ACTIVITY ->
Each line from the top of the listing through the one holding "blue carton [364,76,387,141]" should be restated word for word, with nothing added and no pictures.

EXERCISE MATERIAL ->
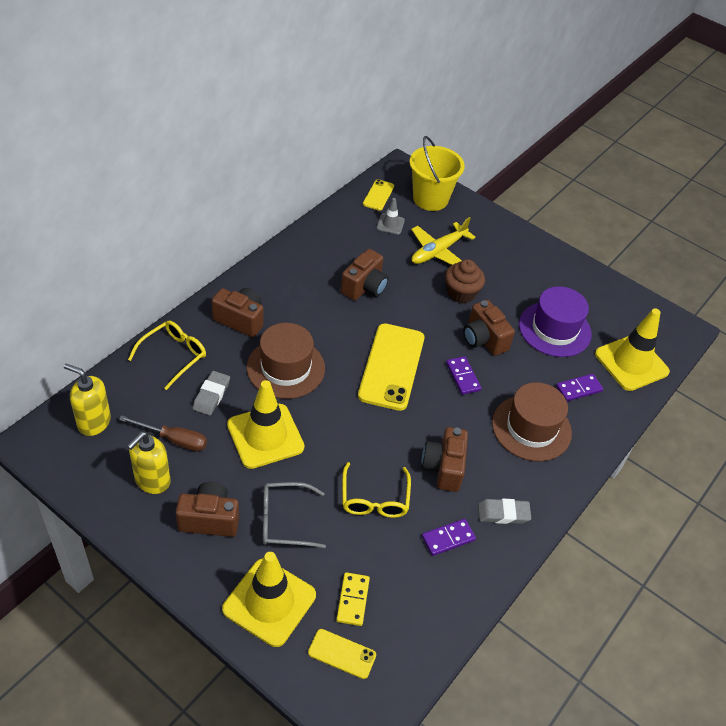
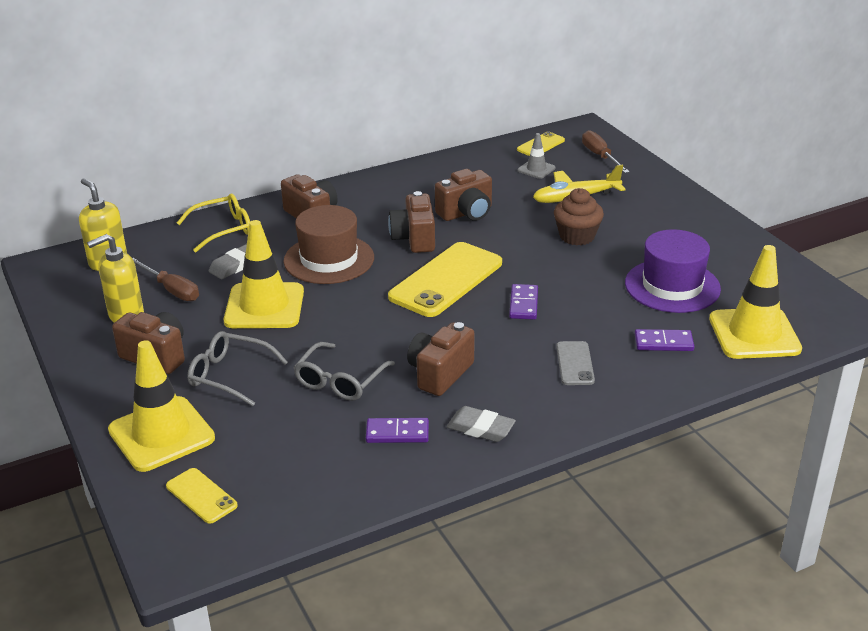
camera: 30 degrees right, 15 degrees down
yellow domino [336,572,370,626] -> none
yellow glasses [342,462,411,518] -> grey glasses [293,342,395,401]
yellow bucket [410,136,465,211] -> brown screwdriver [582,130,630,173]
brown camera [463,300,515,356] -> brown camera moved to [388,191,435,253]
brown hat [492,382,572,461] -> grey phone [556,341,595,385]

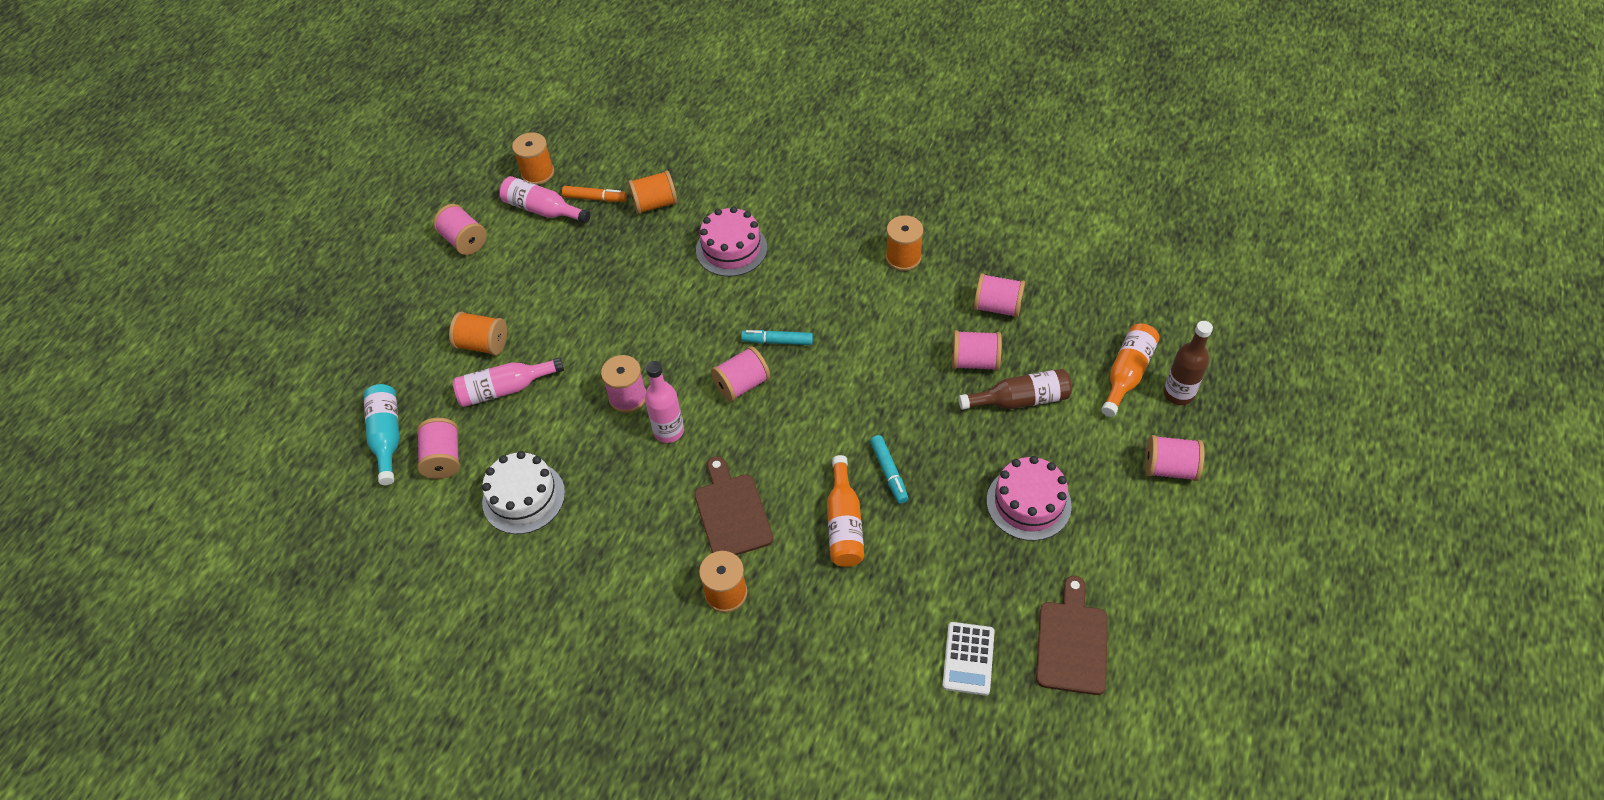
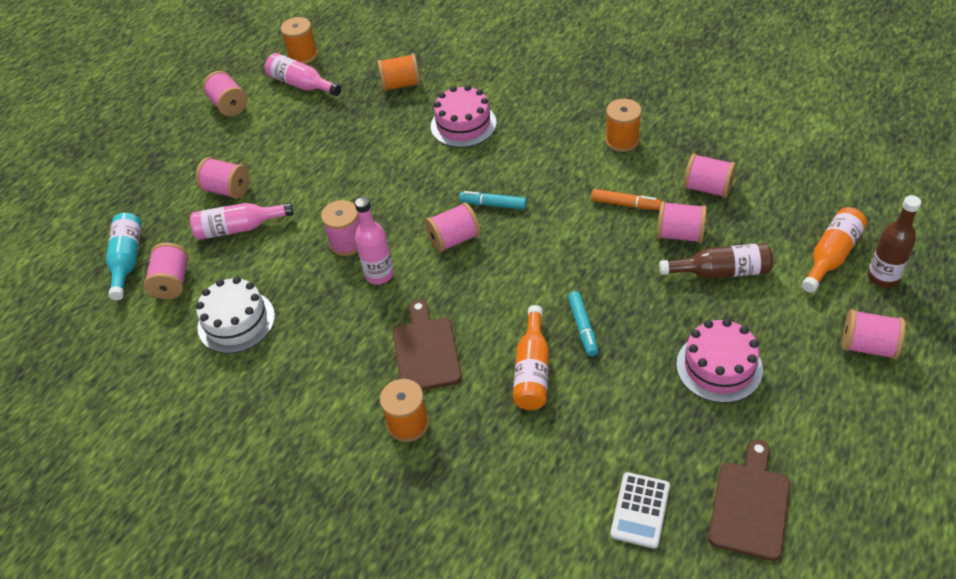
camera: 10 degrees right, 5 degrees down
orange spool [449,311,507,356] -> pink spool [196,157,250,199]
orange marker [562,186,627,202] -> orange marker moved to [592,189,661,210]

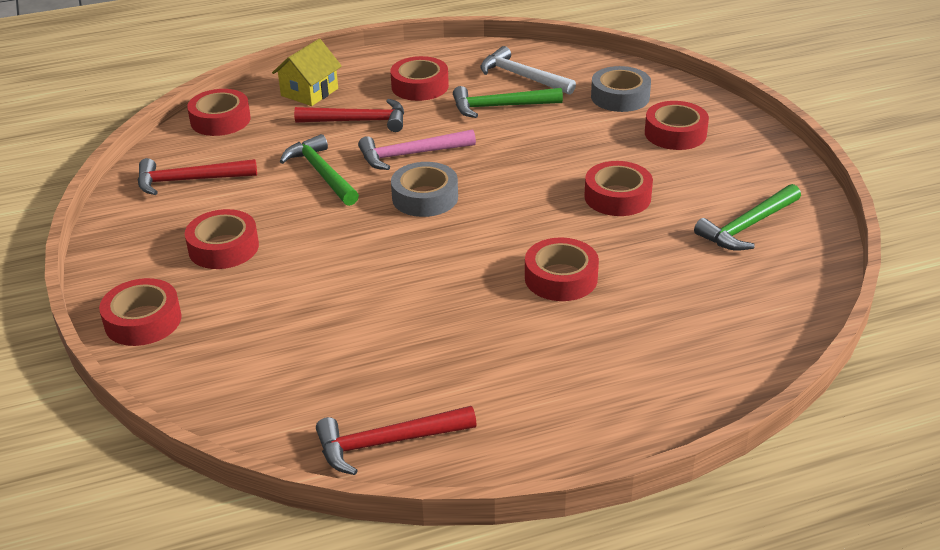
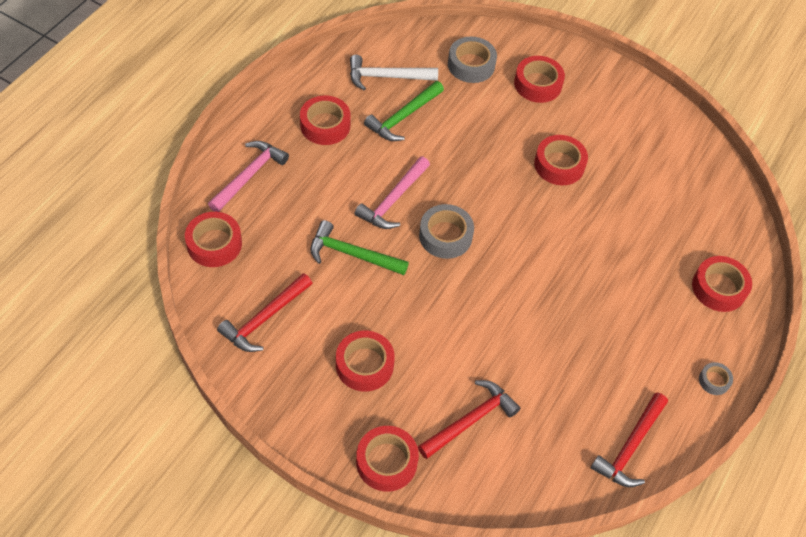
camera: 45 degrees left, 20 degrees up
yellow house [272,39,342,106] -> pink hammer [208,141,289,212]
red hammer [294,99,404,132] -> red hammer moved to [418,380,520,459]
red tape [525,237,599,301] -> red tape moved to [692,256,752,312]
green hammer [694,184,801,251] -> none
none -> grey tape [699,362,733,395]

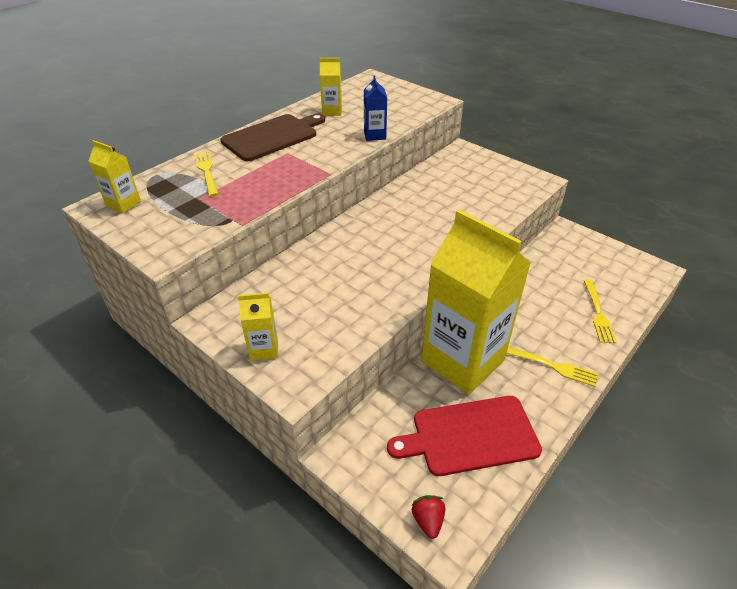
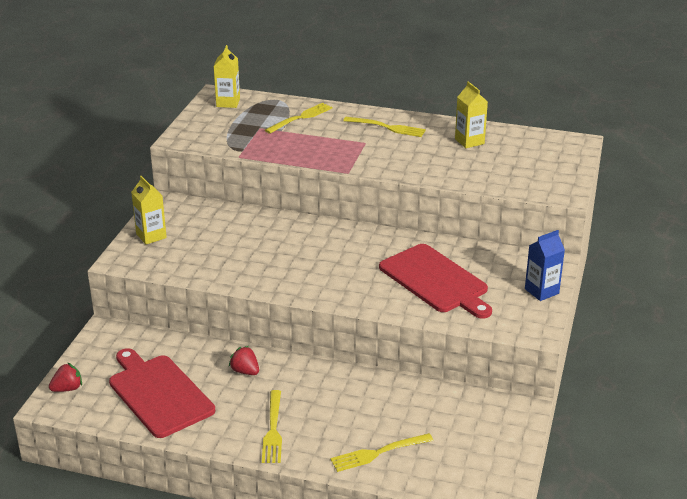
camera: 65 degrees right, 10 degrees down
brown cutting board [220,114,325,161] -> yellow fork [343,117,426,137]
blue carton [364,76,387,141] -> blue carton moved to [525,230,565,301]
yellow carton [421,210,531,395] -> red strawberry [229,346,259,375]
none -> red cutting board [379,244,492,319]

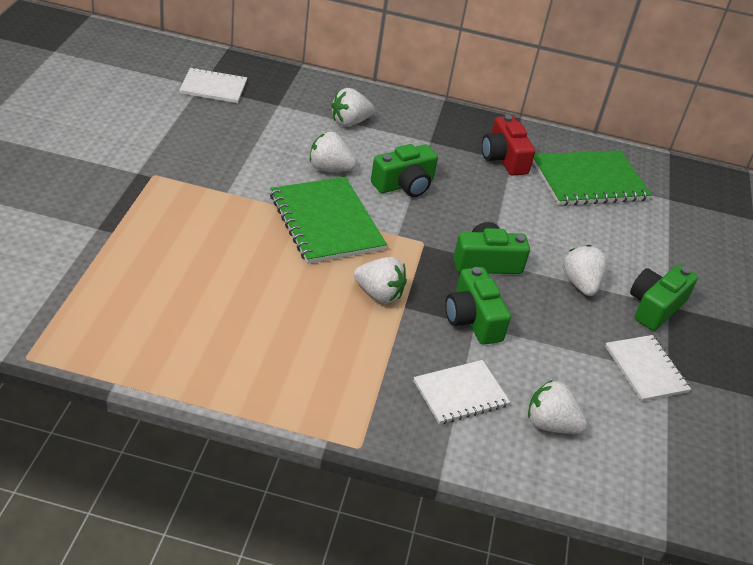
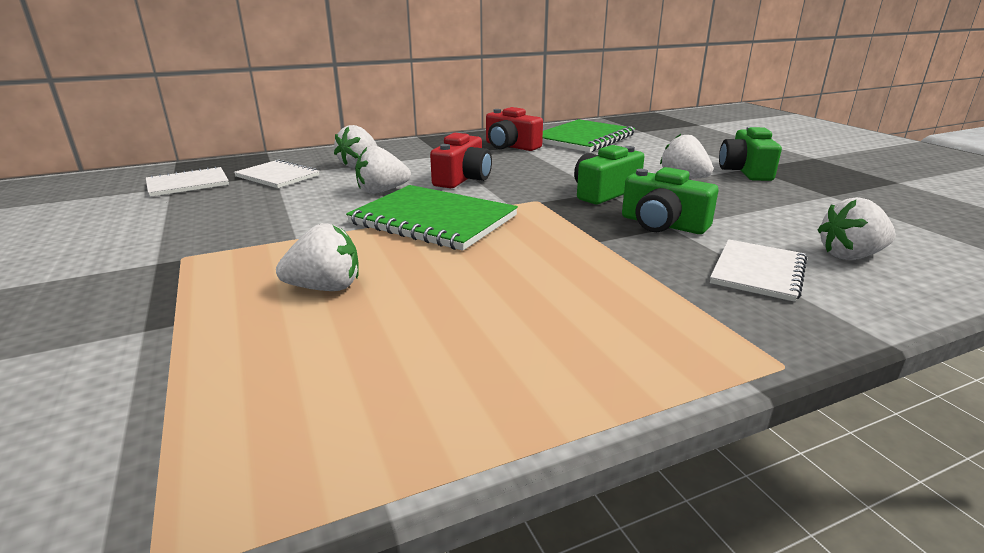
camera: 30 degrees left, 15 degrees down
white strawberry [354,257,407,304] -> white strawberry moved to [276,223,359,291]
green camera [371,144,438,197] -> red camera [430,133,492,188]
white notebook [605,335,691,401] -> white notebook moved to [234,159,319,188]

SOLUTION TO THIS PROBLEM ->
camera: 30 degrees right, 15 degrees down
yellow domino [336,572,370,626] -> none
yellow glasses [342,462,411,518] -> grey glasses [293,342,395,401]
yellow bucket [410,136,465,211] -> brown screwdriver [582,130,630,173]
brown camera [463,300,515,356] -> brown camera moved to [388,191,435,253]
brown hat [492,382,572,461] -> grey phone [556,341,595,385]

camera: 10 degrees right, 5 degrees down
orange spool [449,311,507,356] -> pink spool [196,157,250,199]
orange marker [562,186,627,202] -> orange marker moved to [592,189,661,210]

camera: 45 degrees left, 20 degrees up
yellow house [272,39,342,106] -> pink hammer [208,141,289,212]
red hammer [294,99,404,132] -> red hammer moved to [418,380,520,459]
red tape [525,237,599,301] -> red tape moved to [692,256,752,312]
green hammer [694,184,801,251] -> none
none -> grey tape [699,362,733,395]

camera: 65 degrees right, 10 degrees down
brown cutting board [220,114,325,161] -> yellow fork [343,117,426,137]
blue carton [364,76,387,141] -> blue carton moved to [525,230,565,301]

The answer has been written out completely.